*DATA SECTION*
* * *

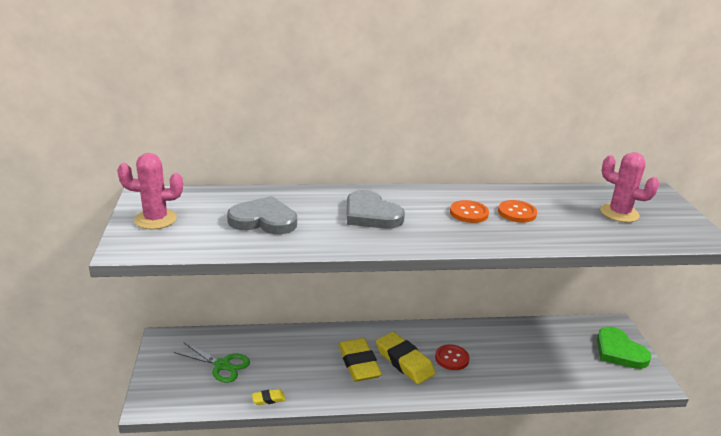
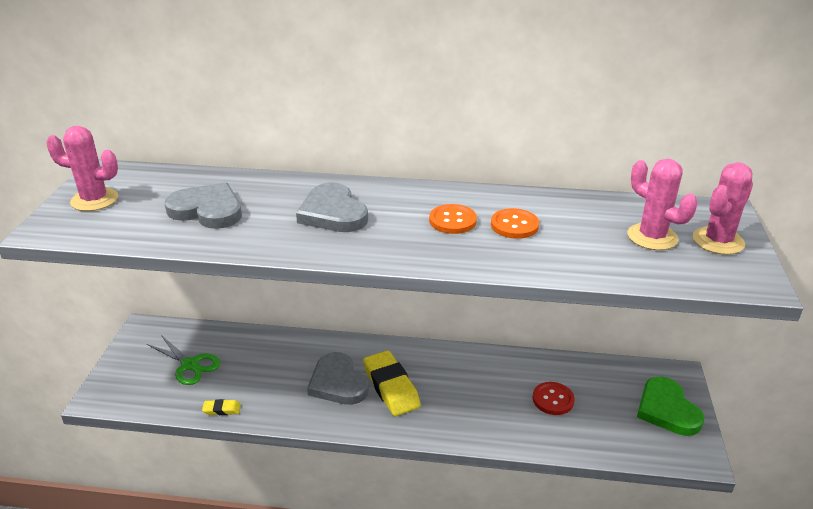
camera: 15 degrees right, 5 degrees up
(359, 364) = (338, 383): yellow eraser -> grey heart
(451, 358) = (449, 391): red button -> red button (553, 399)
(665, 212) = (718, 241): none -> pink cactus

* * *

*DIRECTIONS FOR THIS TASK*
Without including any pictures, reproduce the listing exactly.

*RESPONSE TO THIS TASK*
camera: 15 degrees right, 5 degrees up
(359, 364) = (338, 383): yellow eraser -> grey heart
(451, 358) = (449, 391): red button -> red button (553, 399)
(665, 212) = (718, 241): none -> pink cactus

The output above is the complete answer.